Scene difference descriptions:
>>

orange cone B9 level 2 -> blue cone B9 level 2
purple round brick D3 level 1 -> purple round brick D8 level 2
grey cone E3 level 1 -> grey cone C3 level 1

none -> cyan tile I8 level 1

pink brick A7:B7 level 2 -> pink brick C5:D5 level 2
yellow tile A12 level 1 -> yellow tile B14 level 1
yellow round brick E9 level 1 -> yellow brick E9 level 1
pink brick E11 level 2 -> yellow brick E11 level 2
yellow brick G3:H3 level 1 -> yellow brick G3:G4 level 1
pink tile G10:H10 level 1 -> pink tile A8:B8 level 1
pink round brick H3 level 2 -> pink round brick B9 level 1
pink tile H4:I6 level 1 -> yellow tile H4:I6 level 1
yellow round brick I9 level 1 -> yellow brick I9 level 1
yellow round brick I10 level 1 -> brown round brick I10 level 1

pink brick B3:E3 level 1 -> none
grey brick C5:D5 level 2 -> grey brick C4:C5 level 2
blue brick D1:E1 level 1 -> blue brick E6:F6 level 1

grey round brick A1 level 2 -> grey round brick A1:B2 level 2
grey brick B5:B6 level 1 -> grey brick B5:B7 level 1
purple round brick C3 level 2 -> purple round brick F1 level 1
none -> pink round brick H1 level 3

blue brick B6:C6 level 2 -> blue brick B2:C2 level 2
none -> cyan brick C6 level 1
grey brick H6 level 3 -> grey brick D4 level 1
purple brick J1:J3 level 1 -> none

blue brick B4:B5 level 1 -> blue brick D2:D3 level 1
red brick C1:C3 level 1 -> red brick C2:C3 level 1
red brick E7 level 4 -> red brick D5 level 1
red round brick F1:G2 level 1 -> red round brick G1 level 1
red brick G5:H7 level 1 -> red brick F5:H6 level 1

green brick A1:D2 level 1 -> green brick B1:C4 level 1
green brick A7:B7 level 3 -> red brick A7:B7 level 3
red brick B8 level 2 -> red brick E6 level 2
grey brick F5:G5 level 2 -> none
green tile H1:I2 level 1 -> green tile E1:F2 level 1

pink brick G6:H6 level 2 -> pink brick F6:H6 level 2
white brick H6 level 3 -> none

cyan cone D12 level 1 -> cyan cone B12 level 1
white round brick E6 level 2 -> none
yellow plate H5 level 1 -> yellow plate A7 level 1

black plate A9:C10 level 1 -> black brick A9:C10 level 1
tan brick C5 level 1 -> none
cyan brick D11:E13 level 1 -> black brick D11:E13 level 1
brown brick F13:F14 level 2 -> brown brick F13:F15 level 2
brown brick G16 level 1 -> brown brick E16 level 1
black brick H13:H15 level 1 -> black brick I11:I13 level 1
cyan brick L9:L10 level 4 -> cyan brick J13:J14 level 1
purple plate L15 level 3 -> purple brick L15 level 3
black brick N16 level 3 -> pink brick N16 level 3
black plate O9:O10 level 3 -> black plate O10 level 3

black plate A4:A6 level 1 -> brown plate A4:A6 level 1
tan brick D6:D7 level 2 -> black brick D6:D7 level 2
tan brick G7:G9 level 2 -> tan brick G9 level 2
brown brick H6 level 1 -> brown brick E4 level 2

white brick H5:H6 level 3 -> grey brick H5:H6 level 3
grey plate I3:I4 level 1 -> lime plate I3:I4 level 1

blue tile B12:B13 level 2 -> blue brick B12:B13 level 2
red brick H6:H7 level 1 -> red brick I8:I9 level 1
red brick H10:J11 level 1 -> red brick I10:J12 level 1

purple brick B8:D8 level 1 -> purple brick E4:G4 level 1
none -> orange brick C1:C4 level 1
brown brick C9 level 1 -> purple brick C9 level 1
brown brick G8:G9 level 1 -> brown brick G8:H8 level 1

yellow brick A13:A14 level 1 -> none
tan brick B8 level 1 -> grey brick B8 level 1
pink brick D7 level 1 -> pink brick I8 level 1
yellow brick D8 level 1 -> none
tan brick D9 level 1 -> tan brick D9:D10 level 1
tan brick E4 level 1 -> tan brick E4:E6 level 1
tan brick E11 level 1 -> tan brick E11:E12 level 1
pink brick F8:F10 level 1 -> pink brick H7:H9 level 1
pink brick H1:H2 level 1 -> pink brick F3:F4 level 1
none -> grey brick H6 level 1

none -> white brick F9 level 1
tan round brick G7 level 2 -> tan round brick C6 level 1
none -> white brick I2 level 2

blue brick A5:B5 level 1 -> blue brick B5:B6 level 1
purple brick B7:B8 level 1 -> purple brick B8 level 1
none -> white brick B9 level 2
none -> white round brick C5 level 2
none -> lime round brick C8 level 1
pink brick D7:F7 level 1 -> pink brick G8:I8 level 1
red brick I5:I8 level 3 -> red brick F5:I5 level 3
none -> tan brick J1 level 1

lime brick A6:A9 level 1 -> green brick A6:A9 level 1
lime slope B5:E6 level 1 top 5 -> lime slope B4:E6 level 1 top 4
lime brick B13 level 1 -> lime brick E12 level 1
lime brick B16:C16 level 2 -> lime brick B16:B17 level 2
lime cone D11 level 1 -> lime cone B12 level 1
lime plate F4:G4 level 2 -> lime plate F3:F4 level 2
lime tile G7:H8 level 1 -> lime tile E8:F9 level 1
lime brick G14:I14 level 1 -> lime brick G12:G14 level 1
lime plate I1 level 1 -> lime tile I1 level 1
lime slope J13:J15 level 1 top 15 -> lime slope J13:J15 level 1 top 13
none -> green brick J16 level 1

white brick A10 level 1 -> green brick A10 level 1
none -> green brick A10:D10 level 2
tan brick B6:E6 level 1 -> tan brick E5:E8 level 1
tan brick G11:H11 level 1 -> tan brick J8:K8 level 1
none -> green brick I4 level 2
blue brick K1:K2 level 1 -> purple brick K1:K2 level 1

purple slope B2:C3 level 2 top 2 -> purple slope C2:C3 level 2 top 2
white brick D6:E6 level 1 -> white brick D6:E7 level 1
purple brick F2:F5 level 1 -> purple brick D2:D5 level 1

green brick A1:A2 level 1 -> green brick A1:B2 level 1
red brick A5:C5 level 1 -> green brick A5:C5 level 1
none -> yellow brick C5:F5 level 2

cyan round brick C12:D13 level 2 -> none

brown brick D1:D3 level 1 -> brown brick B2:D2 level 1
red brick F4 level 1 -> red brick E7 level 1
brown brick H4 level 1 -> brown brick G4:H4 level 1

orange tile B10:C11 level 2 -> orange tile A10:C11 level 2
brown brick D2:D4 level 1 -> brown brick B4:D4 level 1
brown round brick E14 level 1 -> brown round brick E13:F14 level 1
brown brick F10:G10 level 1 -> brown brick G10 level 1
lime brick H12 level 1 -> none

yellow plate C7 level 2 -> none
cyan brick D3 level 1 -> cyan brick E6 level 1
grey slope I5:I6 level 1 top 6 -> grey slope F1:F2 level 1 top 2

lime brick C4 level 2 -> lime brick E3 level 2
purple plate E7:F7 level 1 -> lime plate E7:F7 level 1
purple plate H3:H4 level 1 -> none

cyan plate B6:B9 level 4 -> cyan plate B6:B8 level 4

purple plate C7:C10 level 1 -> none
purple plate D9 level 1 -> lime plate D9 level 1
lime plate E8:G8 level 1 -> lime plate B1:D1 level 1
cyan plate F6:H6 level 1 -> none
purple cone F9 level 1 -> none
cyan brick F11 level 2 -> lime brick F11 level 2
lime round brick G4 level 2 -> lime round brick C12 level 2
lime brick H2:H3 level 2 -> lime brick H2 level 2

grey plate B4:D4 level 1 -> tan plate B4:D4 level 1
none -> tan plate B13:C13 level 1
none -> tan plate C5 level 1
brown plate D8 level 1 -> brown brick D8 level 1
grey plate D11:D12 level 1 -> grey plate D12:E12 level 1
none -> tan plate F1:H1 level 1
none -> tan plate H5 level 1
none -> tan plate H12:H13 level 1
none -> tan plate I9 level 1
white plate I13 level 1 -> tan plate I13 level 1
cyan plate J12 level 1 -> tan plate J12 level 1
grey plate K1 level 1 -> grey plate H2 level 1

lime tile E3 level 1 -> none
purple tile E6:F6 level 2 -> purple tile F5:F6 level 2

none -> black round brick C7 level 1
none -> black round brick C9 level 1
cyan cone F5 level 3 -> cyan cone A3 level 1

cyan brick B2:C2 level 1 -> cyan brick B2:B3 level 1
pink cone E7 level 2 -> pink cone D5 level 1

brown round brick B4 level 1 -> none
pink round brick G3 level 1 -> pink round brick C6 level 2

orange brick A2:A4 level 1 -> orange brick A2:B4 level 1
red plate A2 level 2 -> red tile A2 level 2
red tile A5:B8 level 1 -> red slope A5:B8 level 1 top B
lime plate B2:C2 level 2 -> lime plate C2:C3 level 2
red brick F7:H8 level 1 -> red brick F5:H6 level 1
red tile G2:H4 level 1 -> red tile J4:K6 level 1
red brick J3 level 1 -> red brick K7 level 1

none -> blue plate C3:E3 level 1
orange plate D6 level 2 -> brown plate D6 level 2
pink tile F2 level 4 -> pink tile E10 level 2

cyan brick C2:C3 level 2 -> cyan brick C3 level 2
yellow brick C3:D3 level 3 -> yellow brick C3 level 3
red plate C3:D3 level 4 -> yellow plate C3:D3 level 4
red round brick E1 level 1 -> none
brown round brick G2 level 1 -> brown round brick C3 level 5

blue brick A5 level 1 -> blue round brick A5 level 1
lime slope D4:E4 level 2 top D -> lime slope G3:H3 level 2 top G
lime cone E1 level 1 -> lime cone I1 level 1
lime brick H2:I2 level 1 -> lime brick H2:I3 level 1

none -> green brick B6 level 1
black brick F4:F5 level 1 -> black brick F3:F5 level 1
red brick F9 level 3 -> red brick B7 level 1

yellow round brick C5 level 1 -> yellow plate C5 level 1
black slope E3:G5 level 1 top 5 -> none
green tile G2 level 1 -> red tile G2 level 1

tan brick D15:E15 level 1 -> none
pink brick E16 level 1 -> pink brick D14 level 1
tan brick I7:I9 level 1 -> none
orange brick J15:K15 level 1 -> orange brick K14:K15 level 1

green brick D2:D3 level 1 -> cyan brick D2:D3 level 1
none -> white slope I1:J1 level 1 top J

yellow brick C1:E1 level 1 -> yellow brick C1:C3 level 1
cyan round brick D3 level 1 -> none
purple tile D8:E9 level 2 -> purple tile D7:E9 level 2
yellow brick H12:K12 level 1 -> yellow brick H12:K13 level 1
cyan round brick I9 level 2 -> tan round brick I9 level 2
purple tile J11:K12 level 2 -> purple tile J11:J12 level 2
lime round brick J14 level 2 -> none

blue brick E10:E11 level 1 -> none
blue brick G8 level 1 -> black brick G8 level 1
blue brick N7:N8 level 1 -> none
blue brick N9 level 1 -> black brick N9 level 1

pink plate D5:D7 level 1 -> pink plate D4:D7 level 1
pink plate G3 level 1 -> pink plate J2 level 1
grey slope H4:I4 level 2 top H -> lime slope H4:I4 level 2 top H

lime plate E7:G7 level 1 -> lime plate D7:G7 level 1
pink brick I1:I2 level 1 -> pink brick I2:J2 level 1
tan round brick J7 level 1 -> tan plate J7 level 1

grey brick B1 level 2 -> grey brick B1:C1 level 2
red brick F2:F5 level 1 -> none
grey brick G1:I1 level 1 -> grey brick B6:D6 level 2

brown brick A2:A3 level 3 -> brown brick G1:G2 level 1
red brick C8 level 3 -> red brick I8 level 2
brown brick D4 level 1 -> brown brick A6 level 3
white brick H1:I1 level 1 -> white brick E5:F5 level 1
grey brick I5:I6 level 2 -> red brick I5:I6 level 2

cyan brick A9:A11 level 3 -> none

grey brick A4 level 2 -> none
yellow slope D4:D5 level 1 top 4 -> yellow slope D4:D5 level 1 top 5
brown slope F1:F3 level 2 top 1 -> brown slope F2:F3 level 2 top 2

<<

* [To do]:
Above are records; repeat only the lines starting at the line with "red brick I5:I8" and ending at the line with "lime brick G14:I14", exactly as they appear, both included.

* [Output below]:
red brick I5:I8 level 3 -> red brick F5:I5 level 3
none -> tan brick J1 level 1

lime brick A6:A9 level 1 -> green brick A6:A9 level 1
lime slope B5:E6 level 1 top 5 -> lime slope B4:E6 level 1 top 4
lime brick B13 level 1 -> lime brick E12 level 1
lime brick B16:C16 level 2 -> lime brick B16:B17 level 2
lime cone D11 level 1 -> lime cone B12 level 1
lime plate F4:G4 level 2 -> lime plate F3:F4 level 2
lime tile G7:H8 level 1 -> lime tile E8:F9 level 1
lime brick G14:I14 level 1 -> lime brick G12:G14 level 1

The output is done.